START Materials provided
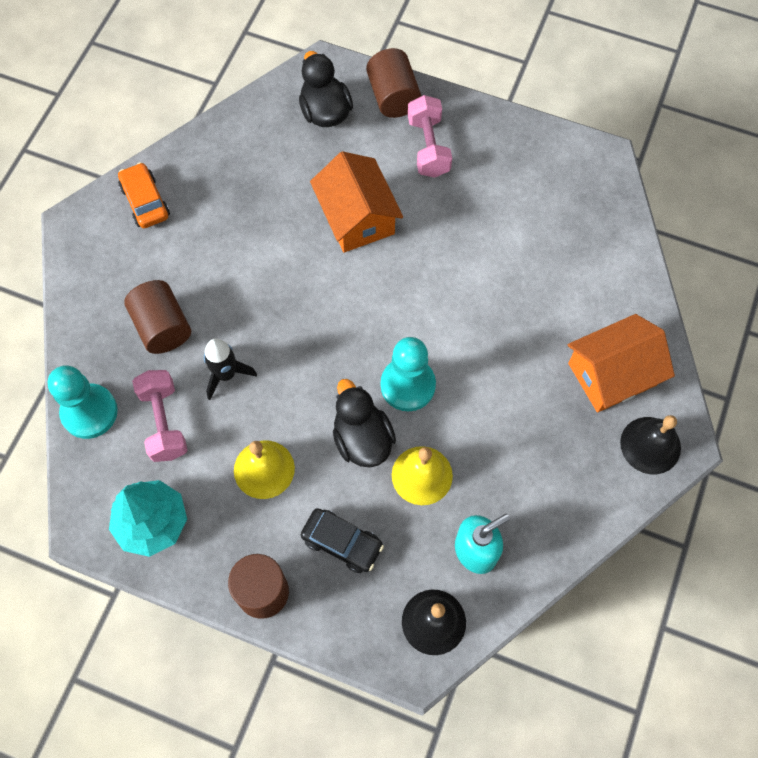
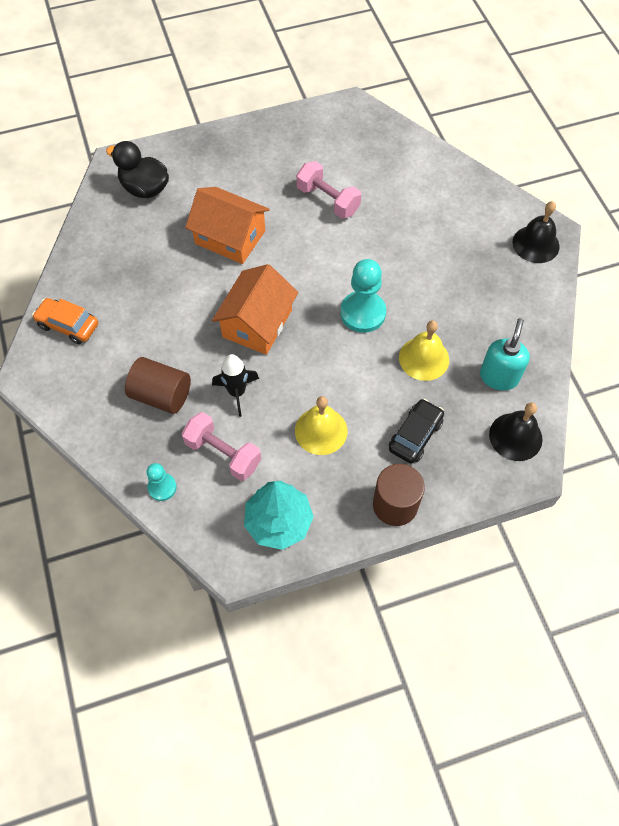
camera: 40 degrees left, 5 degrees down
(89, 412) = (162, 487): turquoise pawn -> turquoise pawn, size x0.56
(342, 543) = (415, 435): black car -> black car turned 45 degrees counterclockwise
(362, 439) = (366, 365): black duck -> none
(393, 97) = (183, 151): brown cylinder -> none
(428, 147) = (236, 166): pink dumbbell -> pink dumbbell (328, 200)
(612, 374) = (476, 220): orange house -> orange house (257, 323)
END Materials provided
START Materials provided
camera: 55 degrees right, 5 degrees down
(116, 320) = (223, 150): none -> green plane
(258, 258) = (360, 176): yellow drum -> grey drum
END Materials provided
From the material above, set down exactly the lines starting at the one with "camera: 40 degrees left, 5 degrees down" and ending at the one with "(612, 374) = (476, 220): orange", end lines included.

camera: 40 degrees left, 5 degrees down
(89, 412) = (162, 487): turquoise pawn -> turquoise pawn, size x0.56
(342, 543) = (415, 435): black car -> black car turned 45 degrees counterclockwise
(362, 439) = (366, 365): black duck -> none
(393, 97) = (183, 151): brown cylinder -> none
(428, 147) = (236, 166): pink dumbbell -> pink dumbbell (328, 200)
(612, 374) = (476, 220): orange house -> orange house (257, 323)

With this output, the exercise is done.